◆ **PROBLEM REQUIREMENTS**
Write out exactly the lines of the entries below from the one holding "brown photo camera 485,314 => nothing" to the one holding "black cactus 750,503", inclusive, and leave out all other lines.

◆ **DATA SECTION**
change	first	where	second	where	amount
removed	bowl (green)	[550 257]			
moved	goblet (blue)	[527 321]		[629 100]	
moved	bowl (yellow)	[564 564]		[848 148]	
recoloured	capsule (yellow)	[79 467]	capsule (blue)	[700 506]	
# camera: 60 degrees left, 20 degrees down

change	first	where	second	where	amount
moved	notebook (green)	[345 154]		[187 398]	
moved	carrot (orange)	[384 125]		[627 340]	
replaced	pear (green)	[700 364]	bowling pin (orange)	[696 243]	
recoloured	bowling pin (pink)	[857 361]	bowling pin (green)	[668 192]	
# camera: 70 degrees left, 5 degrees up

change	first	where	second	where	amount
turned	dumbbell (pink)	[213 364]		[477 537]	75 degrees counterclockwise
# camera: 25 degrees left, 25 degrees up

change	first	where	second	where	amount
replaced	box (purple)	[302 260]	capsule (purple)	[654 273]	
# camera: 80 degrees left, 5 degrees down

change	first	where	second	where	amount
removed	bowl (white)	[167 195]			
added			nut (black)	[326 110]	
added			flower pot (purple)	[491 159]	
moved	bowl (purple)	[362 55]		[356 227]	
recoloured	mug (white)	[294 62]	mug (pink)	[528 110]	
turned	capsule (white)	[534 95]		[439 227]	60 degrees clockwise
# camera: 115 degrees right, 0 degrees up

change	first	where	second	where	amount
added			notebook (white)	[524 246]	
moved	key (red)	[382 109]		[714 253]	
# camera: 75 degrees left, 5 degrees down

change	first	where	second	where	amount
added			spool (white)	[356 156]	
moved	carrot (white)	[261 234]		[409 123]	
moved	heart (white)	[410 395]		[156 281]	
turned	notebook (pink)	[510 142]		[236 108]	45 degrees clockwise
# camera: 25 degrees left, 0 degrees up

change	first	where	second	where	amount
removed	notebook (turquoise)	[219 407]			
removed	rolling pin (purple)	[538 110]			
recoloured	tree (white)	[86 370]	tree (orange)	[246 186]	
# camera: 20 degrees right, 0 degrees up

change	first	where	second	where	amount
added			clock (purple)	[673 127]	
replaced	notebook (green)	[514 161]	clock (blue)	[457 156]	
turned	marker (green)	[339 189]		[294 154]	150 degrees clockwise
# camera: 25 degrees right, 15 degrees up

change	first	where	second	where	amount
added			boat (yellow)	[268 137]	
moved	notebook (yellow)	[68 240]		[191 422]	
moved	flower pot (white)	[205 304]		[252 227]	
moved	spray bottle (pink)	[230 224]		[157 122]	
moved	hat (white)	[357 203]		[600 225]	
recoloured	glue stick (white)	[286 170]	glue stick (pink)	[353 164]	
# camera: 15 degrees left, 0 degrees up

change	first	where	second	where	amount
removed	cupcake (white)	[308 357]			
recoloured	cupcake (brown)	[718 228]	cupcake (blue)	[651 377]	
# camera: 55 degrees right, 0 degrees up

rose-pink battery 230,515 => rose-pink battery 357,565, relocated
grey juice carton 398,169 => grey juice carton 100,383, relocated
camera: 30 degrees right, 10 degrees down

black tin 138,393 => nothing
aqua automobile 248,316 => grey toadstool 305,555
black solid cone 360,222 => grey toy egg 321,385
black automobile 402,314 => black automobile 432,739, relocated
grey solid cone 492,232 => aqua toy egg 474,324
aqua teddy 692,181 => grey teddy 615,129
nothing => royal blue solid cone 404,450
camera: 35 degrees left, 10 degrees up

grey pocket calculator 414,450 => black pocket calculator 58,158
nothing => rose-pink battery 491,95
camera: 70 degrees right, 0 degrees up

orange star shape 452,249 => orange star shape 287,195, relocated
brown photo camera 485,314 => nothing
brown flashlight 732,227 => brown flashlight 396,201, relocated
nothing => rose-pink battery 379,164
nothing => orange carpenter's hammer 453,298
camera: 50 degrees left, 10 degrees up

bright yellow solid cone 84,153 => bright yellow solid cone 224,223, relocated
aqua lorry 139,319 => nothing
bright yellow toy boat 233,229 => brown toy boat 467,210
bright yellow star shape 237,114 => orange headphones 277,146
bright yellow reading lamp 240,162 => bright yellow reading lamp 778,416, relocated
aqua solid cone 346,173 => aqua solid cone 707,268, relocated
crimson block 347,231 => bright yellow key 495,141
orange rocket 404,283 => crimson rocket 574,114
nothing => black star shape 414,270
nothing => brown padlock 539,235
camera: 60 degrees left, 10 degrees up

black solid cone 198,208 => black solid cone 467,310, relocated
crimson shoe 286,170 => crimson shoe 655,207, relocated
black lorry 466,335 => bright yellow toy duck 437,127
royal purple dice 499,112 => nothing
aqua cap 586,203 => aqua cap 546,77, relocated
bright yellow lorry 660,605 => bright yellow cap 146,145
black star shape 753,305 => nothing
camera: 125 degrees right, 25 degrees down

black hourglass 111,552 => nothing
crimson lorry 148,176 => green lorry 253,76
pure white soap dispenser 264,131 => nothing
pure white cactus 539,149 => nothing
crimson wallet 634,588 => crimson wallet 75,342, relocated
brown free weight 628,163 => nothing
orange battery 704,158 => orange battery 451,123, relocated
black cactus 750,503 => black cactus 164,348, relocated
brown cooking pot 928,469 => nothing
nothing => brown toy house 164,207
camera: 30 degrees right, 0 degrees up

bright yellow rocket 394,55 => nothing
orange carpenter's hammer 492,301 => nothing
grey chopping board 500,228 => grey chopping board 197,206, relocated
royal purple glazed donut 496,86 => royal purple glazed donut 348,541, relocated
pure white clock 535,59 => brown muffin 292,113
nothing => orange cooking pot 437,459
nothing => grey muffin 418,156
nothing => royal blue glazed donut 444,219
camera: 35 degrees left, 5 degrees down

◆ **WRITTEN RESPONSE**
brown photo camera 485,314 => nothing
brown flashlight 732,227 => brown flashlight 396,201, relocated
nothing => rose-pink battery 379,164
nothing => orange carpenter's hammer 453,298
camera: 50 degrees left, 10 degrees up

bright yellow solid cone 84,153 => bright yellow solid cone 224,223, relocated
aqua lorry 139,319 => nothing
bright yellow toy boat 233,229 => brown toy boat 467,210
bright yellow star shape 237,114 => orange headphones 277,146
bright yellow reading lamp 240,162 => bright yellow reading lamp 778,416, relocated
aqua solid cone 346,173 => aqua solid cone 707,268, relocated
crimson block 347,231 => bright yellow key 495,141
orange rocket 404,283 => crimson rocket 574,114
nothing => black star shape 414,270
nothing => brown padlock 539,235
camera: 60 degrees left, 10 degrees up

black solid cone 198,208 => black solid cone 467,310, relocated
crimson shoe 286,170 => crimson shoe 655,207, relocated
black lorry 466,335 => bright yellow toy duck 437,127
royal purple dice 499,112 => nothing
aqua cap 586,203 => aqua cap 546,77, relocated
bright yellow lorry 660,605 => bright yellow cap 146,145
black star shape 753,305 => nothing
camera: 125 degrees right, 25 degrees down

black hourglass 111,552 => nothing
crimson lorry 148,176 => green lorry 253,76
pure white soap dispenser 264,131 => nothing
pure white cactus 539,149 => nothing
crimson wallet 634,588 => crimson wallet 75,342, relocated
brown free weight 628,163 => nothing
orange battery 704,158 => orange battery 451,123, relocated
black cactus 750,503 => black cactus 164,348, relocated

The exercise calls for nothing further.